_Dataset excerpts_:

[Start of Attachment]

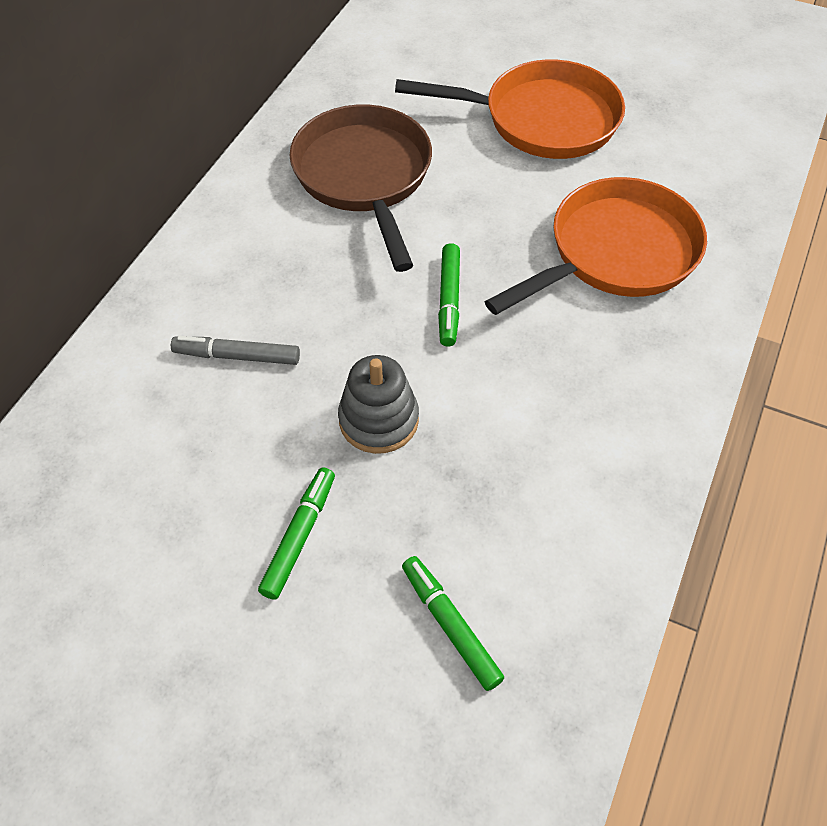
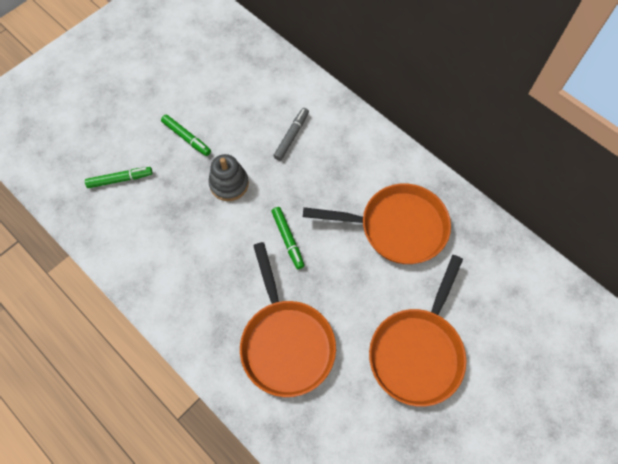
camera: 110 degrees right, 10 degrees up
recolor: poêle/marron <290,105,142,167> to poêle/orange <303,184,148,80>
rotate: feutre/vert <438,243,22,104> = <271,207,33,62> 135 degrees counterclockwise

[End of Attachment]
[Start of Attachment]

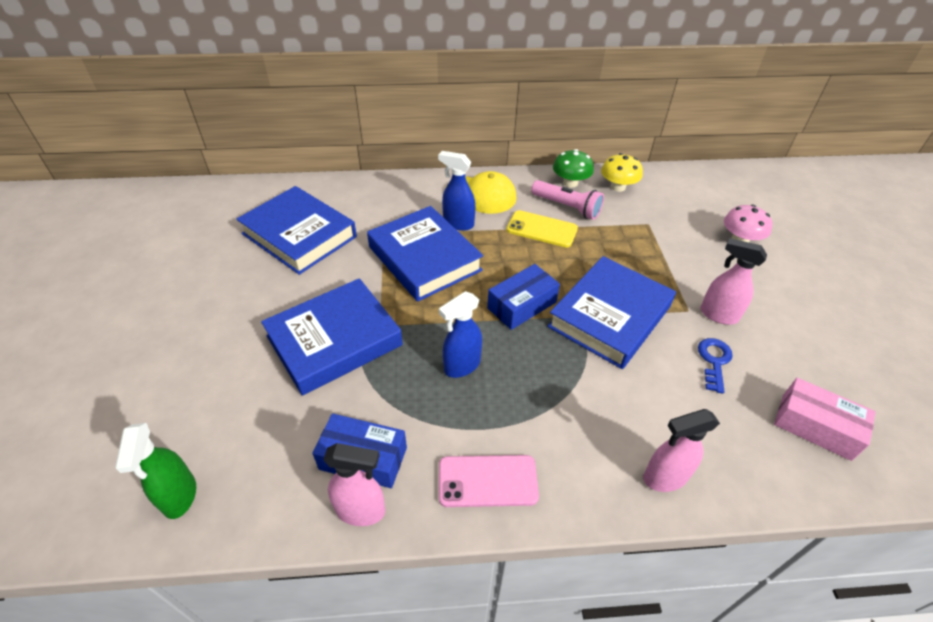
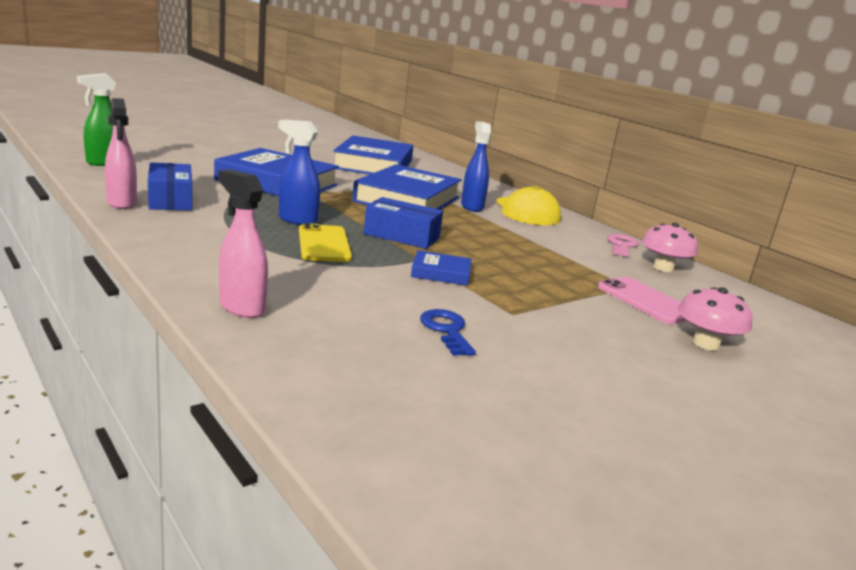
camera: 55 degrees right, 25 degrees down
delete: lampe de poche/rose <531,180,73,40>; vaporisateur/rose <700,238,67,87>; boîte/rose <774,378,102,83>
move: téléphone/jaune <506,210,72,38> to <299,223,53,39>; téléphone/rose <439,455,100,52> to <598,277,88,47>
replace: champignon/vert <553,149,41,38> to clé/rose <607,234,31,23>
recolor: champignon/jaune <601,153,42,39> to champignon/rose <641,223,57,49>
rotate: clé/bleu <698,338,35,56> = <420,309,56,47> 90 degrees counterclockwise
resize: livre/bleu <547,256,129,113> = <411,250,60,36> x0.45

[End of Attachment]

_Work required_:
Each line of the data that contains "jaune" belongs in the answer.

_Problem solution_:
move: téléphone/jaune <506,210,72,38> to <299,223,53,39>; téléphone/rose <439,455,100,52> to <598,277,88,47>
recolor: champignon/jaune <601,153,42,39> to champignon/rose <641,223,57,49>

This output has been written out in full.